■ **The records**
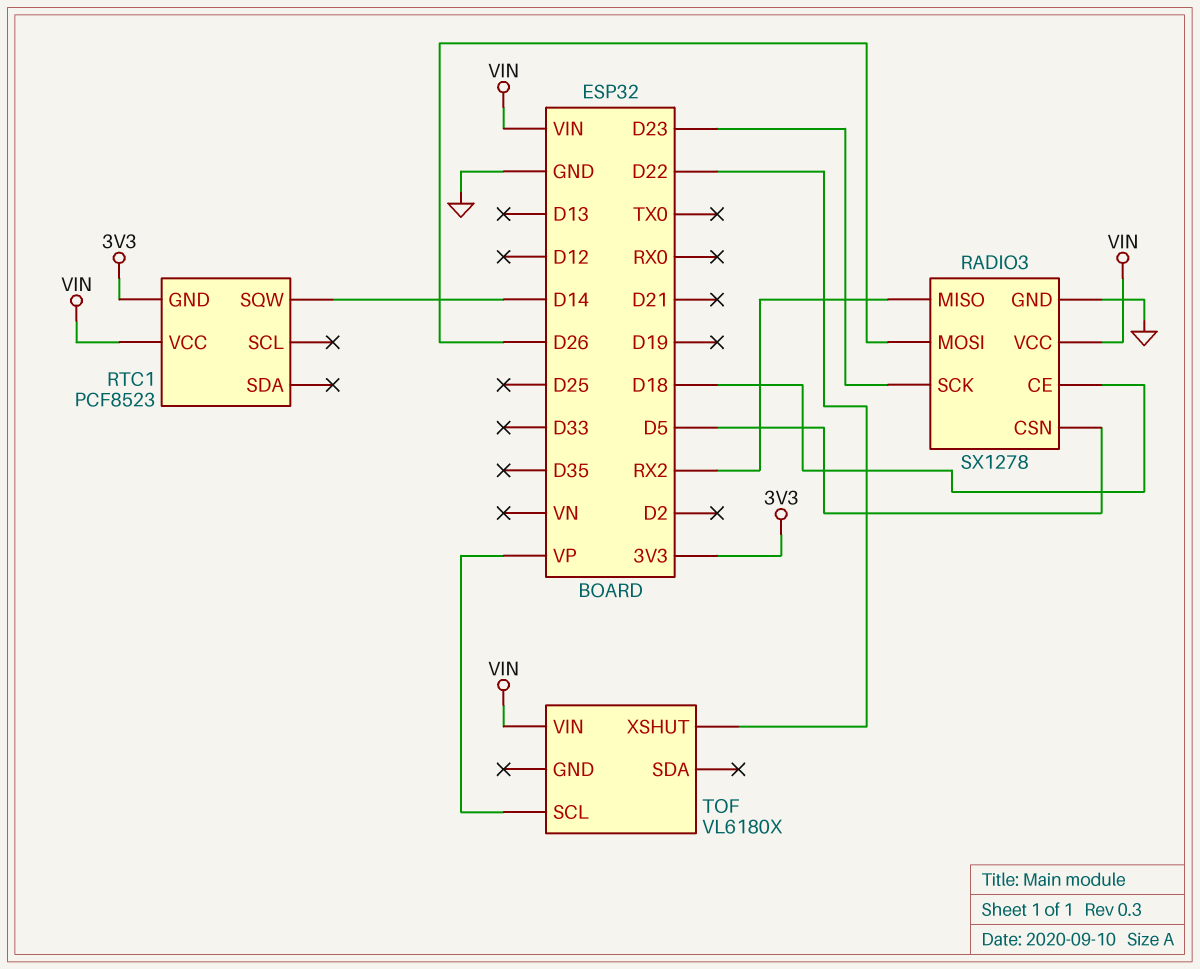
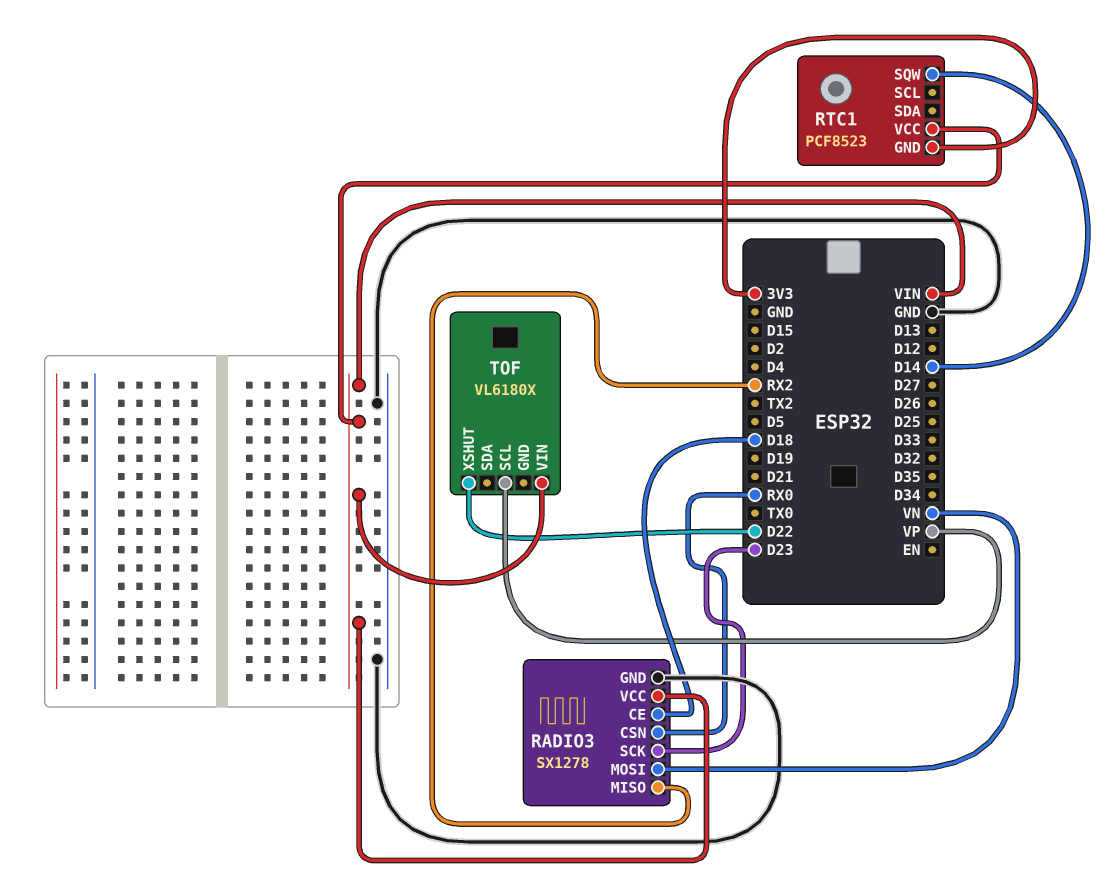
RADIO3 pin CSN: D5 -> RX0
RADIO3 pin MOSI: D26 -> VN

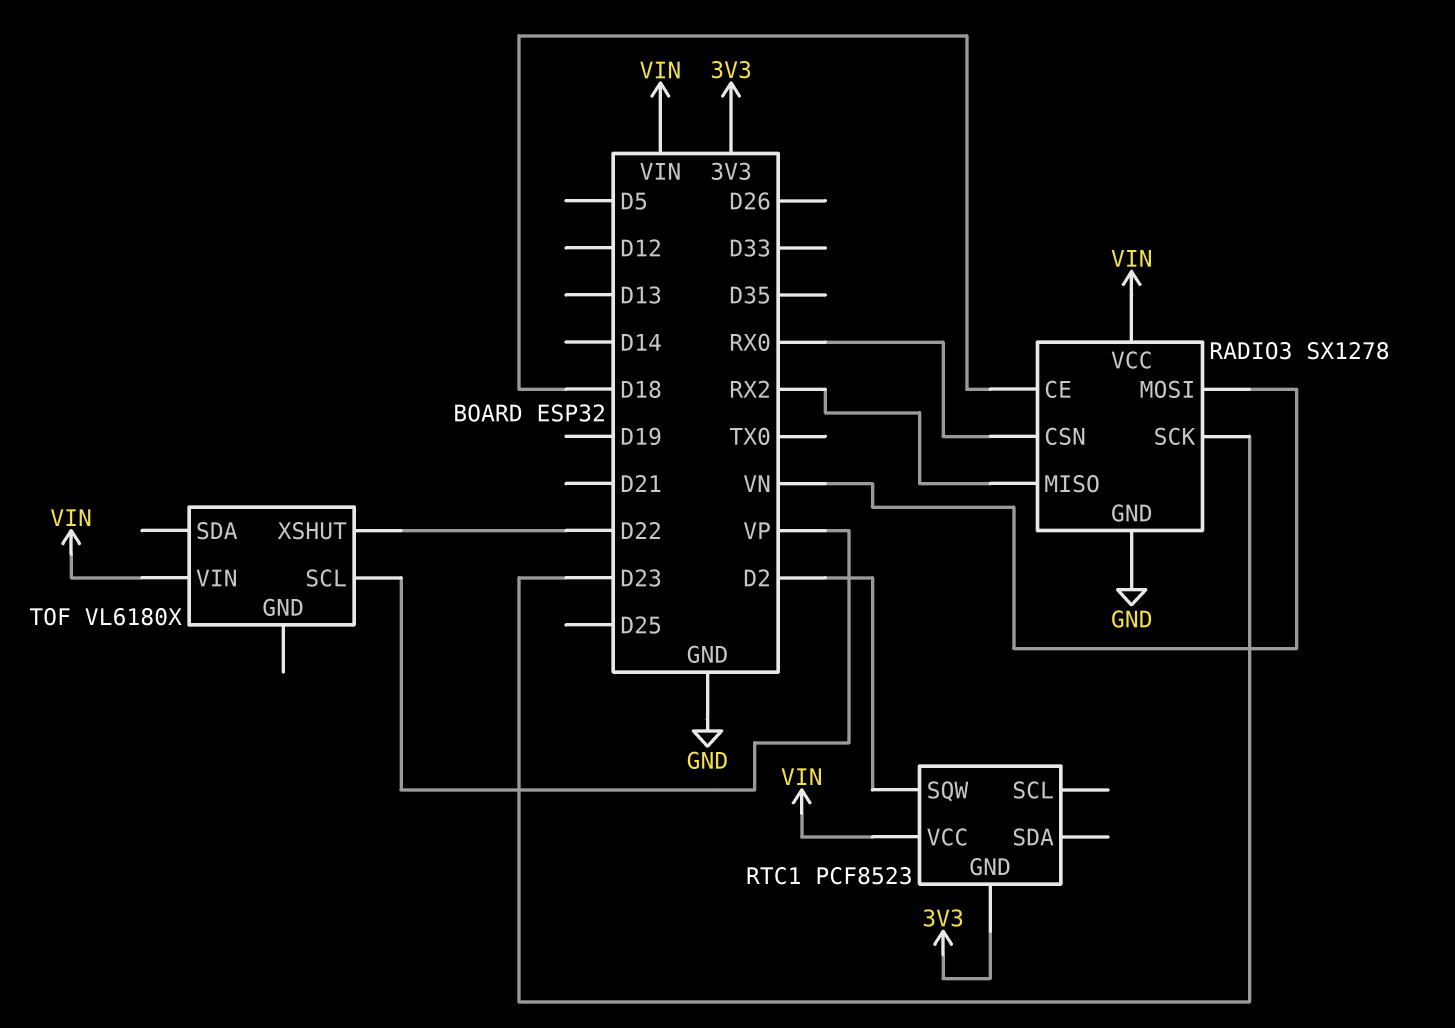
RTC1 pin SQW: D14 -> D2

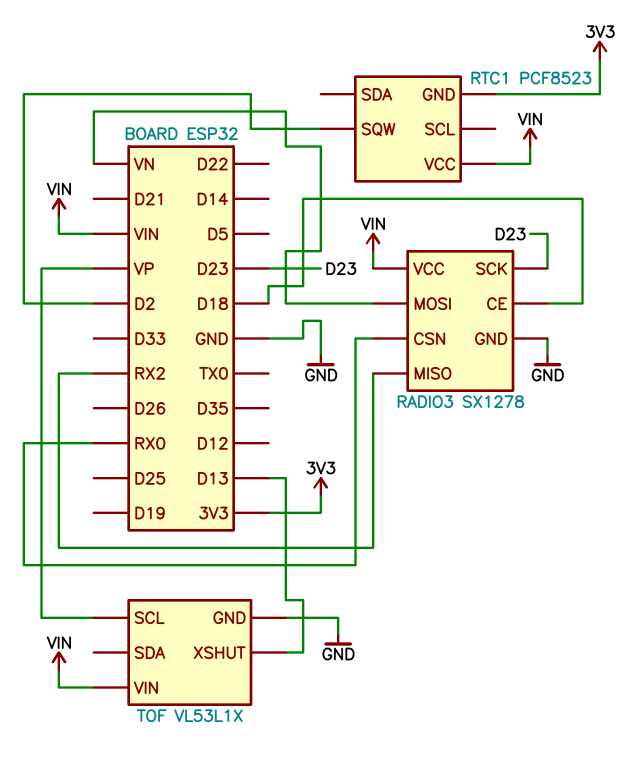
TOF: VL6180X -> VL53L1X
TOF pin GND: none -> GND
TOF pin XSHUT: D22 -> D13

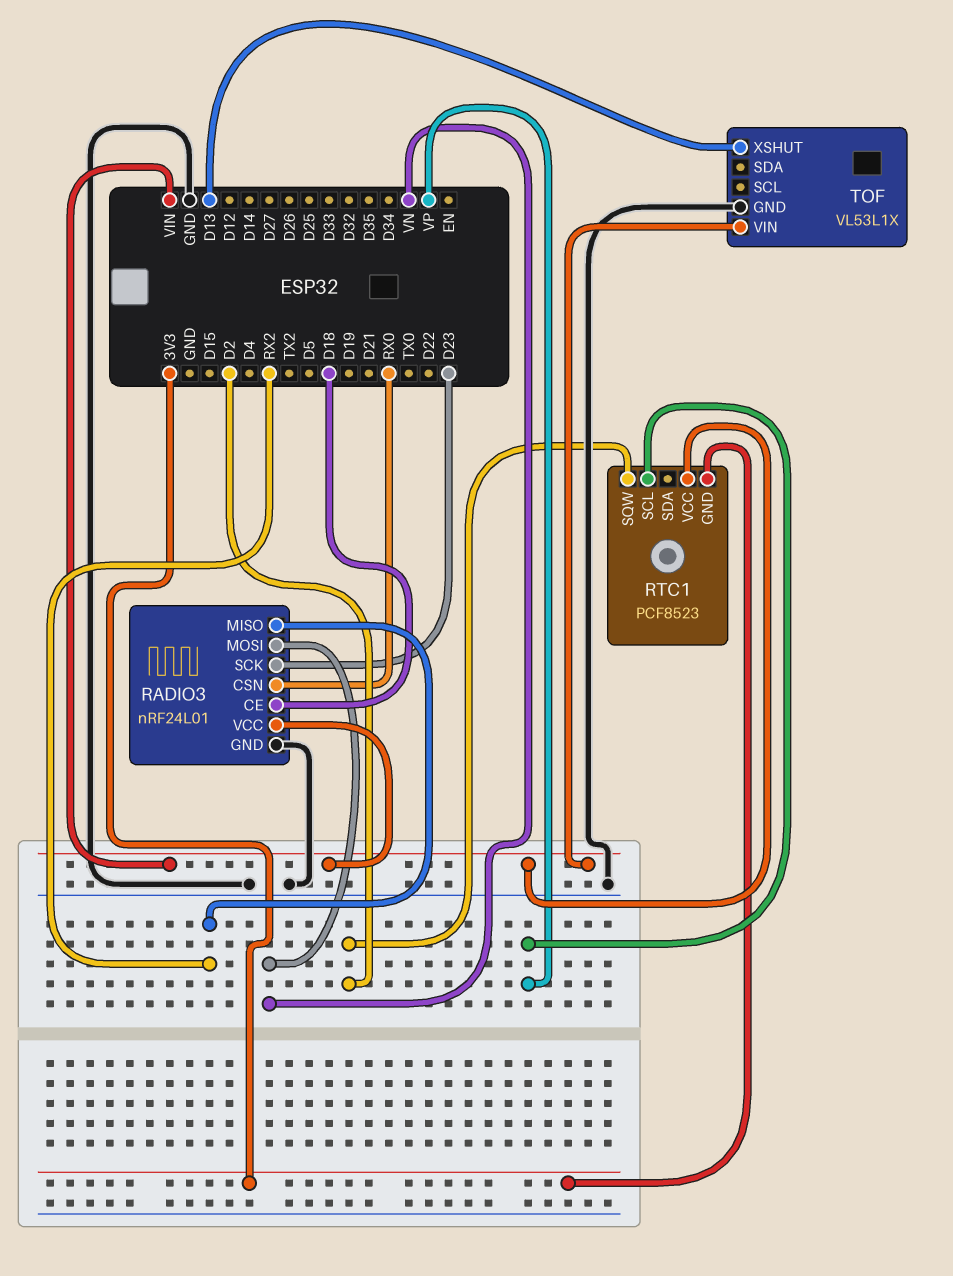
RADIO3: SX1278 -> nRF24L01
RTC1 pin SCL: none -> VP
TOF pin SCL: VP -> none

■ **What the exercise asks**
Report how many lines of the entries hold the word "none". Nothing else is needed.

■ **Response to this exercise**
3